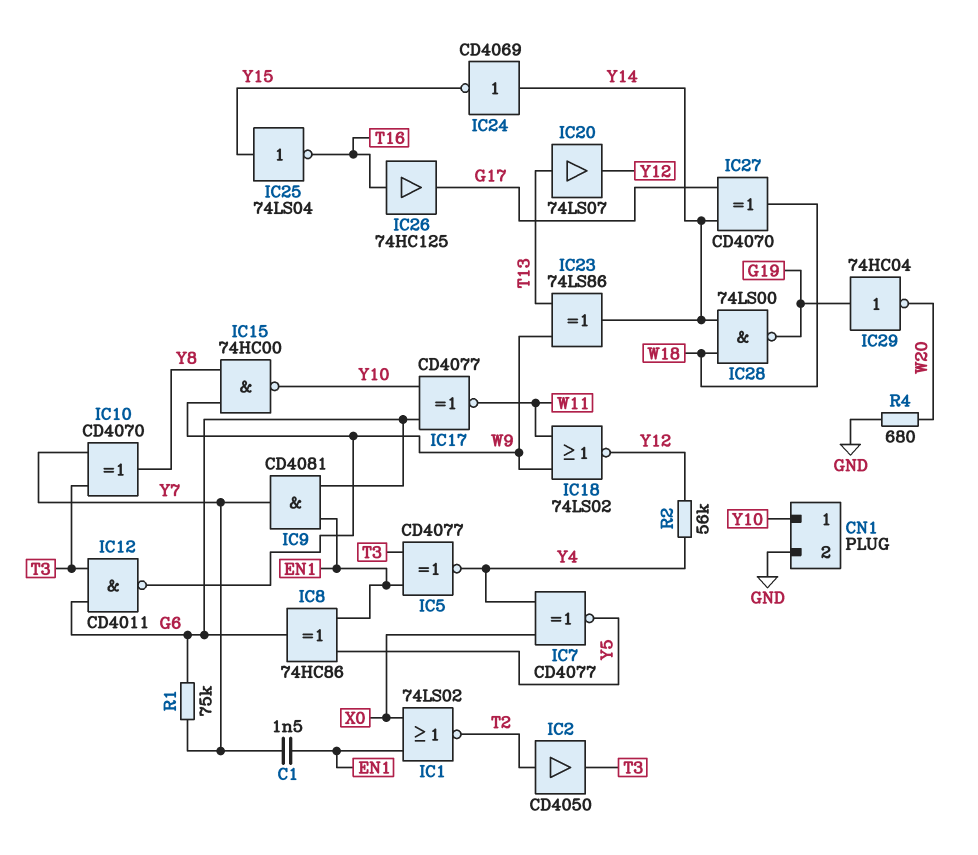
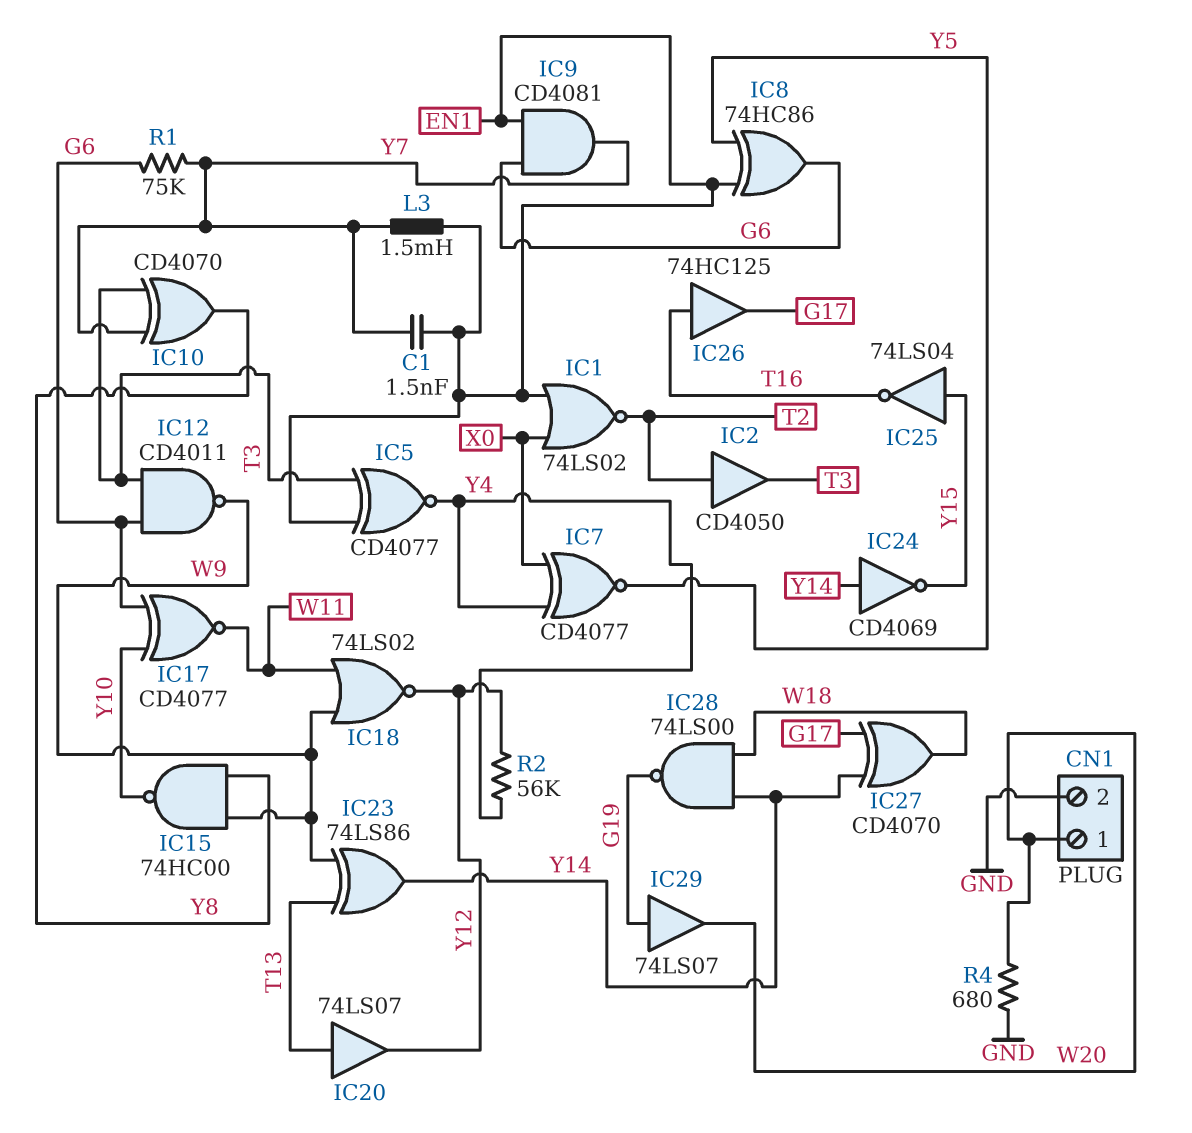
CN1 pin 1: Y10 -> W20
IC29: NOT 74HC04 (in G19, out W20) -> buffer 74LS07 (in G19, out W20)
L3: none -> 1.5mH (EN1, Y7)

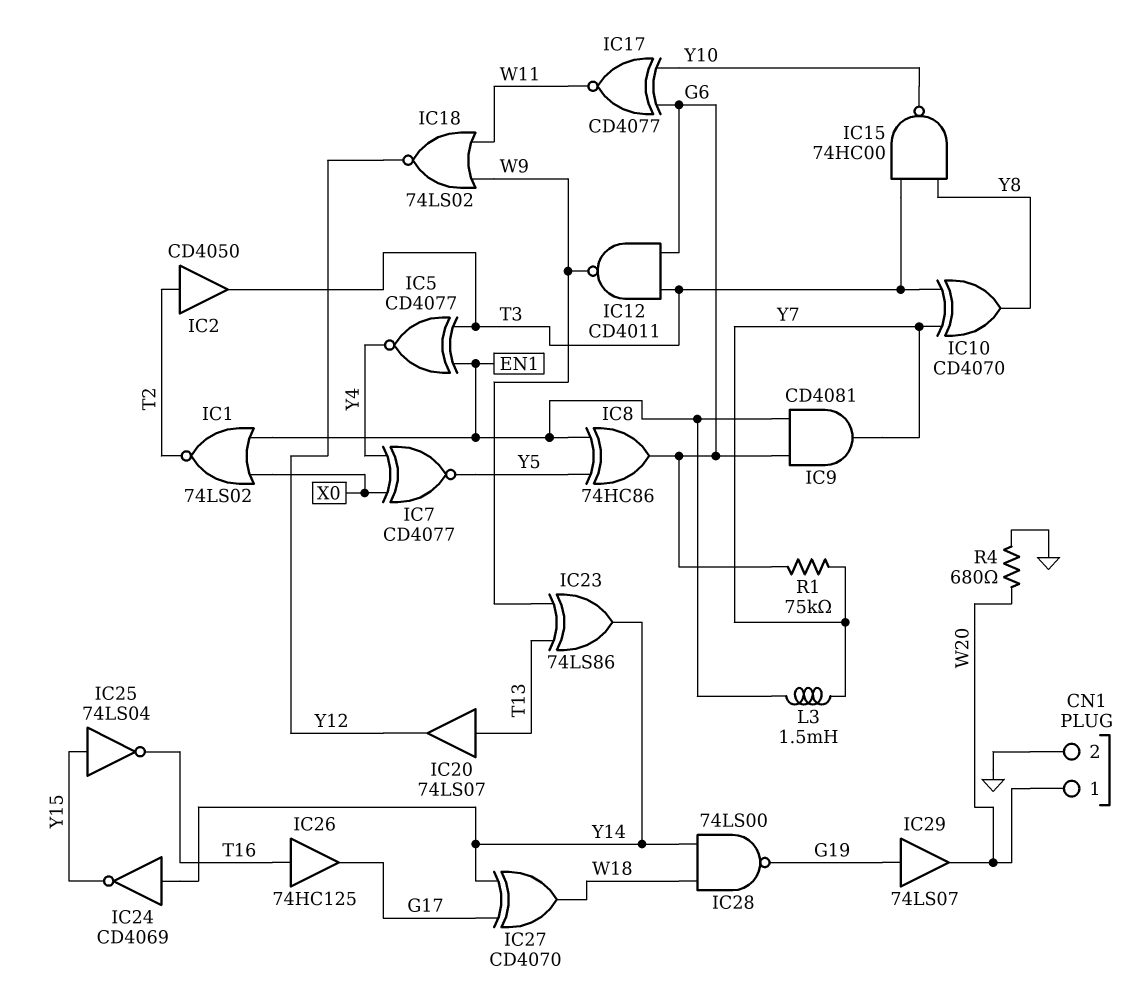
C1: 1.5nF (EN1, Y7) -> none
IC15: NAND 74HC00 (in W9, in Y8, out Y10) -> NAND 74HC00 (in T3, in Y8, out Y10)
R2: 56k (Y4, Y12) -> none

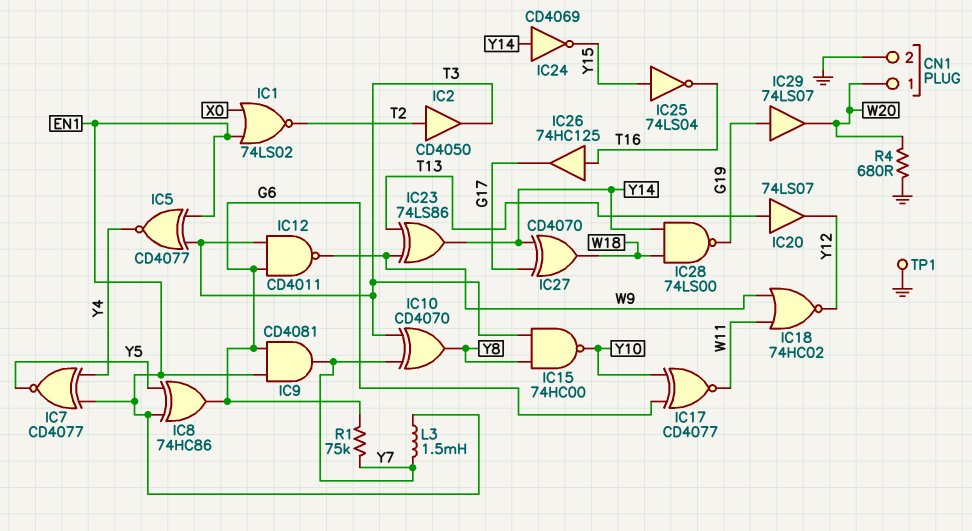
IC7: XNOR CD4077 (in X0, in Y4, out Y5) -> XNOR CD4077 (in EN1, in Y4, out Y5)
IC18: NOR 74LS02 (in W9, in W11, out Y12) -> NOR 74HC02 (in W9, in W11, out Y12)
TP1: none -> test point (GND)

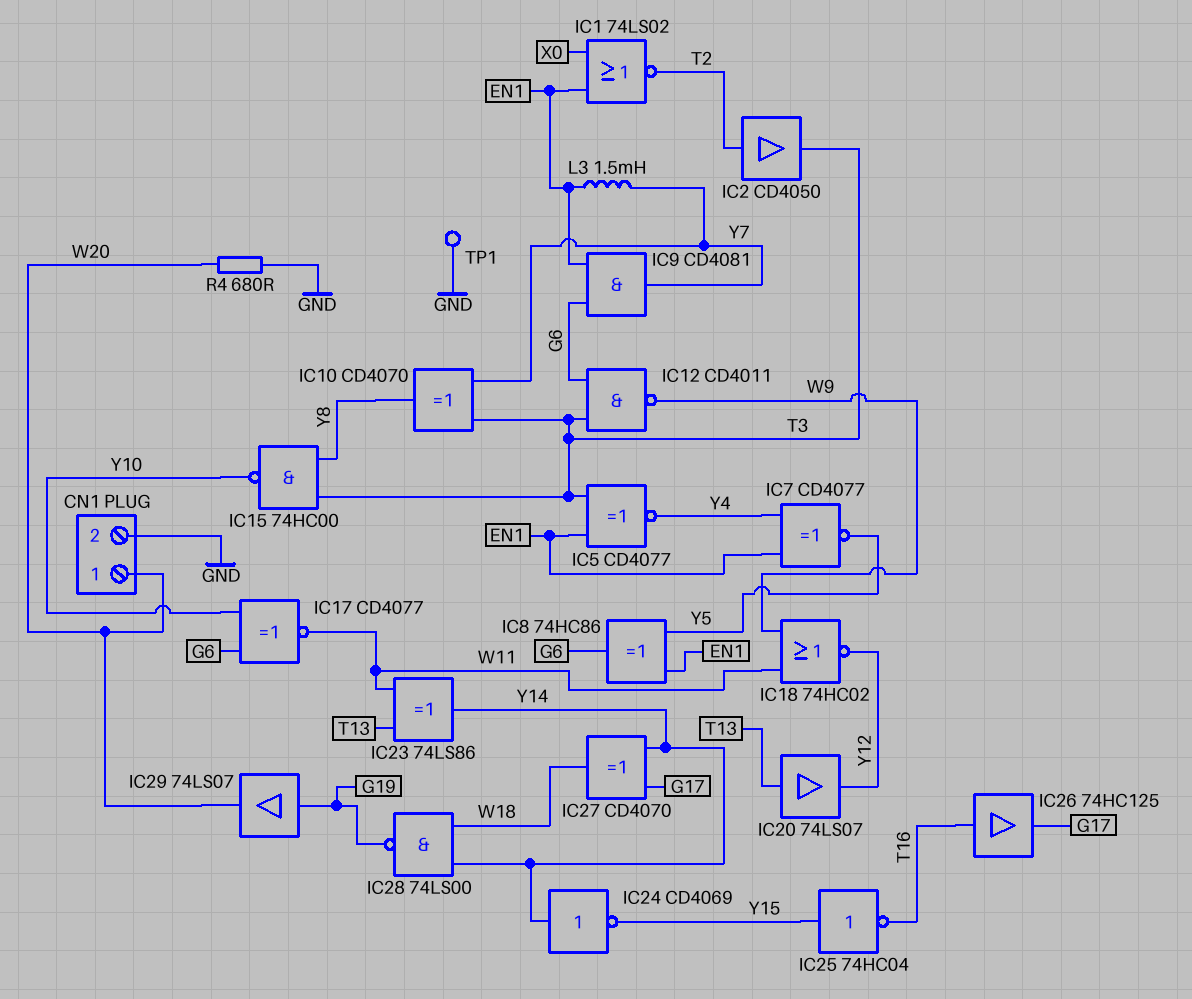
IC23: XOR 74LS86 (in T13, in W9, out Y14) -> XOR 74LS86 (in T13, in W11, out Y14)
IC25: NOT 74LS04 (in Y15, out T16) -> NOT 74HC04 (in Y15, out T16)
R1: 75k (G6, Y7) -> none

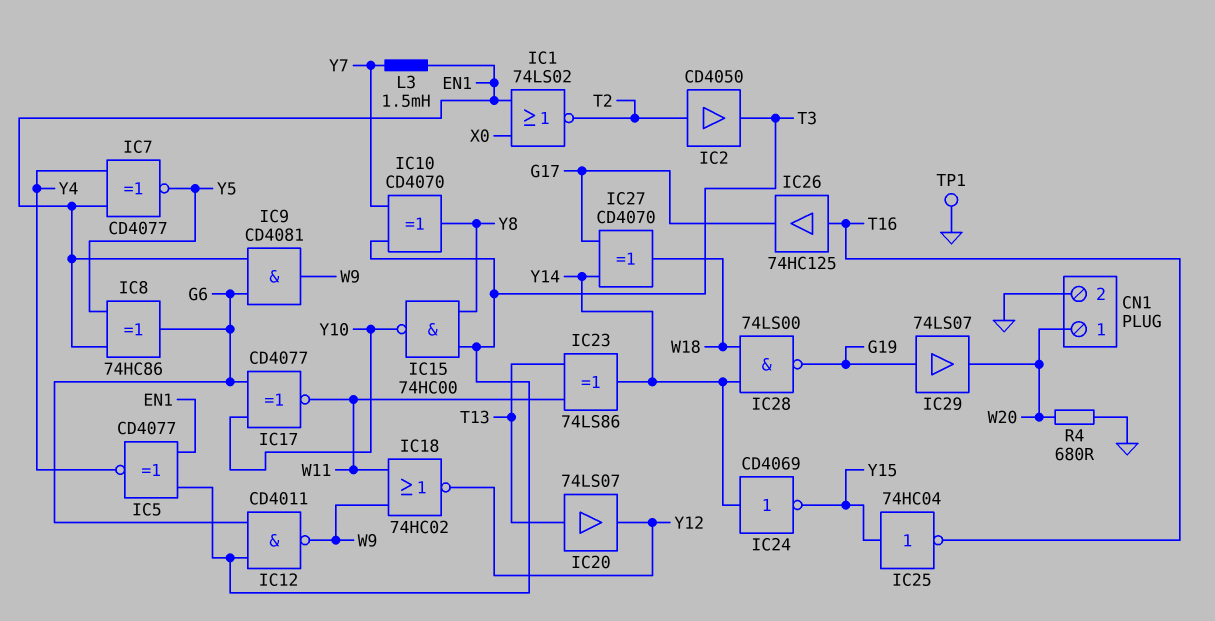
IC9: AND CD4081 (in EN1, in G6, out Y7) -> AND CD4081 (in EN1, in G6, out W9)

• [The problem]
Find each line of the data above that holds the word "none", then copy it.

• [Answer to this exercise]
L3: none -> 1.5mH (EN1, Y7)
C1: 1.5nF (EN1, Y7) -> none
R2: 56k (Y4, Y12) -> none
TP1: none -> test point (GND)
R1: 75k (G6, Y7) -> none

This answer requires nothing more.